-- TASK GOAL --
Starting with the first line and ending with the one that holds "DHT3 pin DATA: 7 -> 8", retype the entries exactly.

RECORDS FOR PROCESSING below:

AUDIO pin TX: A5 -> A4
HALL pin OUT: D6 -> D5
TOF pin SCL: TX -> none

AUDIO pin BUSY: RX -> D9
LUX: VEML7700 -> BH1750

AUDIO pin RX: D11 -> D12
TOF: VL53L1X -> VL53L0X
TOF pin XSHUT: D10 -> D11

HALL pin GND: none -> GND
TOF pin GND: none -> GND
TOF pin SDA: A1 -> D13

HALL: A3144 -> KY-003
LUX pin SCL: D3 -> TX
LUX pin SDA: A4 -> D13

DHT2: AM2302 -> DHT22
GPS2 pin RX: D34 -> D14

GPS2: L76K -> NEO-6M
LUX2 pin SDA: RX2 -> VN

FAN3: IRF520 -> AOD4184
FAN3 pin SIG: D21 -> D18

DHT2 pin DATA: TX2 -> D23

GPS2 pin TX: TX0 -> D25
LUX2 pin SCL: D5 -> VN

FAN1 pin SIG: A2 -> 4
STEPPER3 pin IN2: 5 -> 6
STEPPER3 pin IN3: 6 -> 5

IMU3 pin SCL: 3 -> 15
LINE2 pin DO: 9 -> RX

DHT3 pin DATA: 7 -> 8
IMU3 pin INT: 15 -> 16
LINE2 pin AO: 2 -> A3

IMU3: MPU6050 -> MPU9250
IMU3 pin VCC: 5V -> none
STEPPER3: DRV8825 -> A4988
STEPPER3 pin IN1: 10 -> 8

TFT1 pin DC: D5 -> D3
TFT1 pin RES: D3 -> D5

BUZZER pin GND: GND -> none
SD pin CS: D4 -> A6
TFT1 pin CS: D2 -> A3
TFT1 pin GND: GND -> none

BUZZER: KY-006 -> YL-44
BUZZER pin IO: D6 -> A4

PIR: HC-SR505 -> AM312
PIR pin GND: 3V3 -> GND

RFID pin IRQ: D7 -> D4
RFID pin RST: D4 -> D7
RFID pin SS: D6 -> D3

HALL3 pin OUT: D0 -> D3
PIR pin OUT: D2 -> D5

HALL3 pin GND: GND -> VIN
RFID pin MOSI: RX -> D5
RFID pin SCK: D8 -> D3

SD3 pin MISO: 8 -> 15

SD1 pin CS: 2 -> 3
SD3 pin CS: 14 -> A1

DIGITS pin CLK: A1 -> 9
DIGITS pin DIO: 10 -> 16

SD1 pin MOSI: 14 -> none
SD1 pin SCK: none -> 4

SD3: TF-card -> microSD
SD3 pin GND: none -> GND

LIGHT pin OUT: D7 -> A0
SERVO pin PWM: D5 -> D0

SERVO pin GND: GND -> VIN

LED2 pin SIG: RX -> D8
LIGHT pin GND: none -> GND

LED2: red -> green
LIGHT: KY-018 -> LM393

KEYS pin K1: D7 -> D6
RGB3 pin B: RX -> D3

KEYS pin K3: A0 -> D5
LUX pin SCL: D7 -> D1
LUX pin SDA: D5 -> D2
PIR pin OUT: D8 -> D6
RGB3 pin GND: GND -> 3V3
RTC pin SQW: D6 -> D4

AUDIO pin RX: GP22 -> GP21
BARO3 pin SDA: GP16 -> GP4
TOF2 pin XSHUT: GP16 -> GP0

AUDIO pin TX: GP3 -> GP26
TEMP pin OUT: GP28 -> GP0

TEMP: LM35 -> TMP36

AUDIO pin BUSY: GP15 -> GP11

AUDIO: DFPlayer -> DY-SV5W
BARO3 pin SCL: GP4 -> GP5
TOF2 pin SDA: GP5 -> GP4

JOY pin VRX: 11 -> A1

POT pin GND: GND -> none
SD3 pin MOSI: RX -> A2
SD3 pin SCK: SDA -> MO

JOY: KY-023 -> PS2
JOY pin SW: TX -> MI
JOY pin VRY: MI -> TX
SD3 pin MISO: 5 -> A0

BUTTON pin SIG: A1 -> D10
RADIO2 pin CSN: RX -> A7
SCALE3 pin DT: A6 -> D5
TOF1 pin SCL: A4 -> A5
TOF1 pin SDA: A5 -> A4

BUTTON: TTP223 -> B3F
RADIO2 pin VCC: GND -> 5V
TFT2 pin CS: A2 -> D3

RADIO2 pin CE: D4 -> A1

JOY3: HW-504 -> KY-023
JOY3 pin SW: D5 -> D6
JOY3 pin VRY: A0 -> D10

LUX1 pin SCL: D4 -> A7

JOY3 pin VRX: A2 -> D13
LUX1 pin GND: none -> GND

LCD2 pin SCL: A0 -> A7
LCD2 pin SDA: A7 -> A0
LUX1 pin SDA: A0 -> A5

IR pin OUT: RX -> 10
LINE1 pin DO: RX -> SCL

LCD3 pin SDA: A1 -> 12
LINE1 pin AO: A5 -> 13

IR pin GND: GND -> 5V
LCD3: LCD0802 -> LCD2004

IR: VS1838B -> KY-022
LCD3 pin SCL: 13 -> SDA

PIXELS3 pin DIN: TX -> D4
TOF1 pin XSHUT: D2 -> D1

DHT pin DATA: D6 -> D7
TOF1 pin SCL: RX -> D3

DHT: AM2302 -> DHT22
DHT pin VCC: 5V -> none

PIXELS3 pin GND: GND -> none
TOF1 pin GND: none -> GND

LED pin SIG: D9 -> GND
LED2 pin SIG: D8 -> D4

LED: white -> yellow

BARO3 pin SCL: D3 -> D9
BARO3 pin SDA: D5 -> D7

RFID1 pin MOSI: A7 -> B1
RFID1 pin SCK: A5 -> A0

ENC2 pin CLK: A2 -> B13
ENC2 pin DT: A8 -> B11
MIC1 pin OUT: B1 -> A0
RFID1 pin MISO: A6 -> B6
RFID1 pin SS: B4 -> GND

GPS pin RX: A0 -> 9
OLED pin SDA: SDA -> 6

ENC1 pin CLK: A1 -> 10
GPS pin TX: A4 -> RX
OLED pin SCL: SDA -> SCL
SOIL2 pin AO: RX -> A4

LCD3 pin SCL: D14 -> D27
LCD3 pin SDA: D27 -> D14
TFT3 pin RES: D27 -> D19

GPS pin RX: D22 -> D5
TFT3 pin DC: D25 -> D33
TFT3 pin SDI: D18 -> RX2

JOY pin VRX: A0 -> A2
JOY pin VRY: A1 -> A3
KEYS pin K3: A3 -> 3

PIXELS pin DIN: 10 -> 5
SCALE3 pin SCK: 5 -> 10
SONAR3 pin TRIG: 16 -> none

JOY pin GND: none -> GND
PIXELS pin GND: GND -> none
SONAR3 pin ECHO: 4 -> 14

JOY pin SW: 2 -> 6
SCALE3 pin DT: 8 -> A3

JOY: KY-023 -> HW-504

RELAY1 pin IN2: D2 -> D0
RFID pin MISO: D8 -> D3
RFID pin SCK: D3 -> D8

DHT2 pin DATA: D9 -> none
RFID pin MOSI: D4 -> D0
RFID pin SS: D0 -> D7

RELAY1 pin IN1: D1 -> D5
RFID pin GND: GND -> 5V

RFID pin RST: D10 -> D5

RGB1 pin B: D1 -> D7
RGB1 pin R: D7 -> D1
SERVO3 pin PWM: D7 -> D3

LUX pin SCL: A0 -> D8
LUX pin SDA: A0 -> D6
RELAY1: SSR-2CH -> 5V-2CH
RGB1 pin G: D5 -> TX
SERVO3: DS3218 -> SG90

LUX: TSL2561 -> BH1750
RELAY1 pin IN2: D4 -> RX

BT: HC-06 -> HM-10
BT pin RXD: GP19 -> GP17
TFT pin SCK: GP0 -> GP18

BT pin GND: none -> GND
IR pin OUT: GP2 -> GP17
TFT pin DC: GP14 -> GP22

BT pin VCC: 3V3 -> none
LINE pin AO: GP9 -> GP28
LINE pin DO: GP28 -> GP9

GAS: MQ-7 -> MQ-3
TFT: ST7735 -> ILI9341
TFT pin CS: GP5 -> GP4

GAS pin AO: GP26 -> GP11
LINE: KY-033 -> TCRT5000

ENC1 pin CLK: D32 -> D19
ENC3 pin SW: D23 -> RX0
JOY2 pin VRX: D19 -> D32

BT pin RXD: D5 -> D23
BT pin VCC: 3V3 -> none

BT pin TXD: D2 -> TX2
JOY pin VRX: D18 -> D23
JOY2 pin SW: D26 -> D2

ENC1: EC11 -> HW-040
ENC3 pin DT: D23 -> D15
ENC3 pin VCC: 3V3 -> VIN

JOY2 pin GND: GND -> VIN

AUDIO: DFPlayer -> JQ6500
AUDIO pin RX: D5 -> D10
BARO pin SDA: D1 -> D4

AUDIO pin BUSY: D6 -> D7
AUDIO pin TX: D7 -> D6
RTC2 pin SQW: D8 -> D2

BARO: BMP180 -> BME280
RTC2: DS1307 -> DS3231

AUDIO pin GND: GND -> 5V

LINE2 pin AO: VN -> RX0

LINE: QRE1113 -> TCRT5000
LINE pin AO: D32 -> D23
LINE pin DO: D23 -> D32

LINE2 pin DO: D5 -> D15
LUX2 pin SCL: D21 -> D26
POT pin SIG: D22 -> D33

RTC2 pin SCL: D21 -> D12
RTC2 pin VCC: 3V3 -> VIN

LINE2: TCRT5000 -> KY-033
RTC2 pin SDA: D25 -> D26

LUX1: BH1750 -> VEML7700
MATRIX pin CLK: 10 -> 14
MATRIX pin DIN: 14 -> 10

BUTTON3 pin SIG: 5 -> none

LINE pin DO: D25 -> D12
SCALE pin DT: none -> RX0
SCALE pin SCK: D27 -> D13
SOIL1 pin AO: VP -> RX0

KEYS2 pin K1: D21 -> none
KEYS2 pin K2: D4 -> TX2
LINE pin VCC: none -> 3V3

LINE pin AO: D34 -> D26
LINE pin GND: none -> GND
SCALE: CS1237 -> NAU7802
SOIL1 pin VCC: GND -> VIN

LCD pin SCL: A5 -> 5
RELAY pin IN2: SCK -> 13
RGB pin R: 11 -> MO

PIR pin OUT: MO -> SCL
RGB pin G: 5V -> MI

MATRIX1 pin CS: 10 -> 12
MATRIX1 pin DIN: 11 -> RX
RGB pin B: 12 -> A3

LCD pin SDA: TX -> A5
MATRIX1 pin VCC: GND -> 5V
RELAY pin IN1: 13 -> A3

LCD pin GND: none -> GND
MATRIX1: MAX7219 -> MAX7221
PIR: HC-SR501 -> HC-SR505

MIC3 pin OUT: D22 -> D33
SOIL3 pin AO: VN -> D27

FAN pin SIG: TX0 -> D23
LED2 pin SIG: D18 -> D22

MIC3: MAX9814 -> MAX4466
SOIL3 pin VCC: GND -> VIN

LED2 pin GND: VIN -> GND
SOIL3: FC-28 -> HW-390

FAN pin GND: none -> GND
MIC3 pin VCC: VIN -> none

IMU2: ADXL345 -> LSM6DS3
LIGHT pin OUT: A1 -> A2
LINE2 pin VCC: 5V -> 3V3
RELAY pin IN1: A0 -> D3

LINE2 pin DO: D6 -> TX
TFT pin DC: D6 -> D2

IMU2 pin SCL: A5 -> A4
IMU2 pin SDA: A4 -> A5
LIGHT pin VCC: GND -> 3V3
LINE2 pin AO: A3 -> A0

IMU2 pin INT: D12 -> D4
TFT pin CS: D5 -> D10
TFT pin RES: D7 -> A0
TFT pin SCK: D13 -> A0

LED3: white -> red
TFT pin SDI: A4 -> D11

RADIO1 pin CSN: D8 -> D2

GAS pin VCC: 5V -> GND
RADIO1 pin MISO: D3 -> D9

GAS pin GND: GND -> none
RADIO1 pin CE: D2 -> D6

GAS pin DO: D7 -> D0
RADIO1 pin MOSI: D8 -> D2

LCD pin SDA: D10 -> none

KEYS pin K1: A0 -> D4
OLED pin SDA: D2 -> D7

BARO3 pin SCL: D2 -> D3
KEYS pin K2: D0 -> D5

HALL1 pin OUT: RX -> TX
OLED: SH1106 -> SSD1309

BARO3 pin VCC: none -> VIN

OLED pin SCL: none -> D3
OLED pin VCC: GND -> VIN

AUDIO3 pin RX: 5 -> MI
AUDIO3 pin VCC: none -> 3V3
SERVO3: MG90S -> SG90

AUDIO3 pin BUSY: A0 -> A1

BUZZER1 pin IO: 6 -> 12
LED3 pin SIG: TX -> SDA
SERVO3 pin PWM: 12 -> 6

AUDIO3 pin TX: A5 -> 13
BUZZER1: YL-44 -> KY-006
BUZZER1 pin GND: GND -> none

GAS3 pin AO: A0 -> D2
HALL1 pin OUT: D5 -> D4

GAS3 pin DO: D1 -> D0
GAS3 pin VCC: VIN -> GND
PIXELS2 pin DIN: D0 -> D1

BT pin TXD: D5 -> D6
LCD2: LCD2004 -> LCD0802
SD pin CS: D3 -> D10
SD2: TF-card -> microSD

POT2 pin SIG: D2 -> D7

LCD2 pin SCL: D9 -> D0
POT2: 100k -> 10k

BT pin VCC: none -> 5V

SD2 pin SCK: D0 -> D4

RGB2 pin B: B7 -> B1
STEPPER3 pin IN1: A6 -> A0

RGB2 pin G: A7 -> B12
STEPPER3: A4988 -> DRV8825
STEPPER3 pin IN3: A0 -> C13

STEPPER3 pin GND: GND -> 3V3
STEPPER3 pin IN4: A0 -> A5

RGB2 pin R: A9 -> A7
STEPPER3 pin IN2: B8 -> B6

End of RECORDS FOR PROCESSING.

-- WRITTEN RESPONSE --
AUDIO pin TX: A5 -> A4
HALL pin OUT: D6 -> D5
TOF pin SCL: TX -> none

AUDIO pin BUSY: RX -> D9
LUX: VEML7700 -> BH1750

AUDIO pin RX: D11 -> D12
TOF: VL53L1X -> VL53L0X
TOF pin XSHUT: D10 -> D11

HALL pin GND: none -> GND
TOF pin GND: none -> GND
TOF pin SDA: A1 -> D13

HALL: A3144 -> KY-003
LUX pin SCL: D3 -> TX
LUX pin SDA: A4 -> D13

DHT2: AM2302 -> DHT22
GPS2 pin RX: D34 -> D14

GPS2: L76K -> NEO-6M
LUX2 pin SDA: RX2 -> VN

FAN3: IRF520 -> AOD4184
FAN3 pin SIG: D21 -> D18

DHT2 pin DATA: TX2 -> D23

GPS2 pin TX: TX0 -> D25
LUX2 pin SCL: D5 -> VN

FAN1 pin SIG: A2 -> 4
STEPPER3 pin IN2: 5 -> 6
STEPPER3 pin IN3: 6 -> 5

IMU3 pin SCL: 3 -> 15
LINE2 pin DO: 9 -> RX

DHT3 pin DATA: 7 -> 8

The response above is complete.